> _EXERCISE DIRECTIONS_
Retype the listing found below exactly, but leave out each picture.

> _DATA_
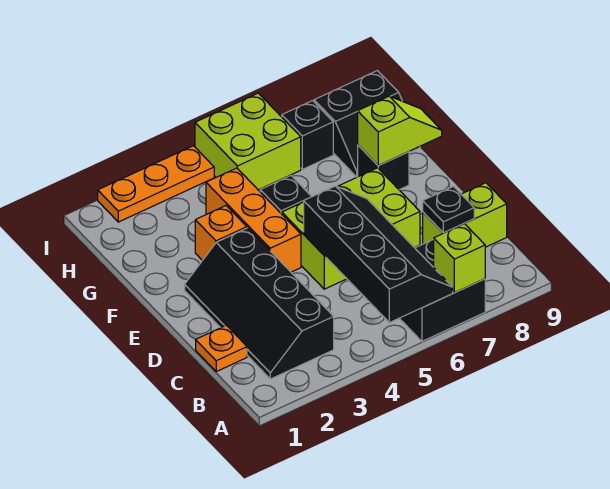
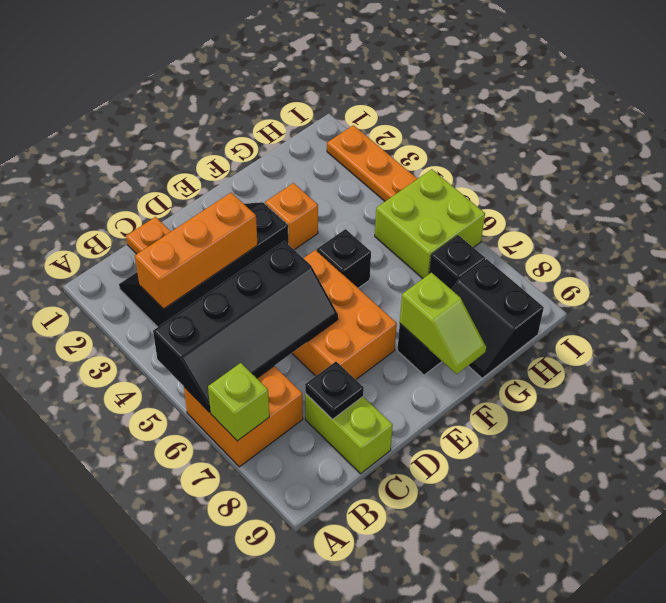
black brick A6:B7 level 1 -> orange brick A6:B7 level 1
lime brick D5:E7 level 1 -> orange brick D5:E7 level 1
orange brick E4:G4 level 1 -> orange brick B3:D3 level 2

> _TASK ANSWER_
black brick A6:B7 level 1 -> orange brick A6:B7 level 1
lime brick D5:E7 level 1 -> orange brick D5:E7 level 1
orange brick E4:G4 level 1 -> orange brick B3:D3 level 2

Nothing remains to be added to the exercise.